(Beginning of Provided records)
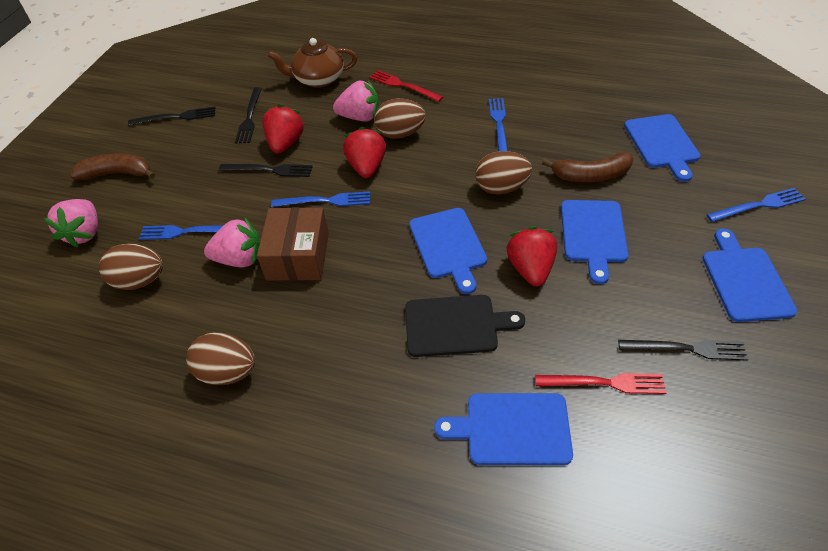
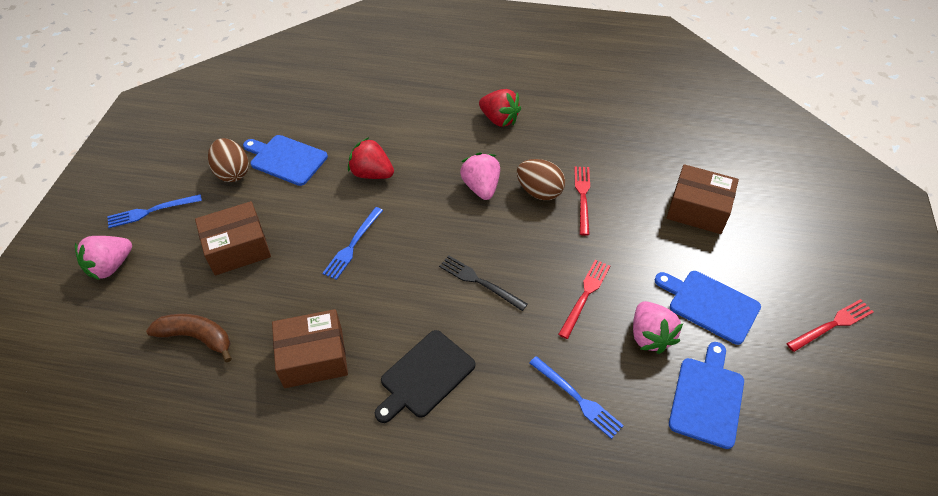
black fork: [128,107,215,126] [219,164,313,177] [235,87,262,143] [618,340,749,361] = 4 -> [439,255,528,311] = 1
blue cutting board: [409,208,487,294] [434,393,573,465] [561,200,629,284] [624,114,700,182] [702,228,797,322] = 5 -> [243,135,328,186] [655,271,761,345] [669,342,744,449] = 3
blue fork: [139,225,223,240] [271,191,370,207] [489,98,508,152] [707,188,806,222] = 4 -> [108,194,202,228] [322,207,383,280] [529,356,624,439] = 3
brown banana: [70,153,155,180] [542,152,633,183] = 2 -> [146,314,232,363] = 1
brown box: [257,207,329,281] = 1 -> [195,201,271,275] [272,309,348,388] [667,164,739,234] = 3
brown egg: [99,243,163,290] [186,332,255,385] [374,99,426,139] [475,151,532,194] = 4 -> [208,138,249,182] [517,159,565,200] = 2
brown teapot: [268,38,357,88] = 1 -> none = 0
red fork: [370,70,443,102] [535,373,667,394] = 2 -> [558,260,610,339] [574,166,590,236] [786,299,874,352] = 3
red strawberry: [262,104,305,153] [343,127,386,178] [506,226,557,286] = 3 -> [348,137,394,179] [479,89,521,127] = 2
(End of Provided records)
Task details: Go through the entries above and print each one exactly, minus the pictures.

Exercise output:
black fork: [128,107,215,126] [219,164,313,177] [235,87,262,143] [618,340,749,361] = 4 -> [439,255,528,311] = 1
blue cutting board: [409,208,487,294] [434,393,573,465] [561,200,629,284] [624,114,700,182] [702,228,797,322] = 5 -> [243,135,328,186] [655,271,761,345] [669,342,744,449] = 3
blue fork: [139,225,223,240] [271,191,370,207] [489,98,508,152] [707,188,806,222] = 4 -> [108,194,202,228] [322,207,383,280] [529,356,624,439] = 3
brown banana: [70,153,155,180] [542,152,633,183] = 2 -> [146,314,232,363] = 1
brown box: [257,207,329,281] = 1 -> [195,201,271,275] [272,309,348,388] [667,164,739,234] = 3
brown egg: [99,243,163,290] [186,332,255,385] [374,99,426,139] [475,151,532,194] = 4 -> [208,138,249,182] [517,159,565,200] = 2
brown teapot: [268,38,357,88] = 1 -> none = 0
red fork: [370,70,443,102] [535,373,667,394] = 2 -> [558,260,610,339] [574,166,590,236] [786,299,874,352] = 3
red strawberry: [262,104,305,153] [343,127,386,178] [506,226,557,286] = 3 -> [348,137,394,179] [479,89,521,127] = 2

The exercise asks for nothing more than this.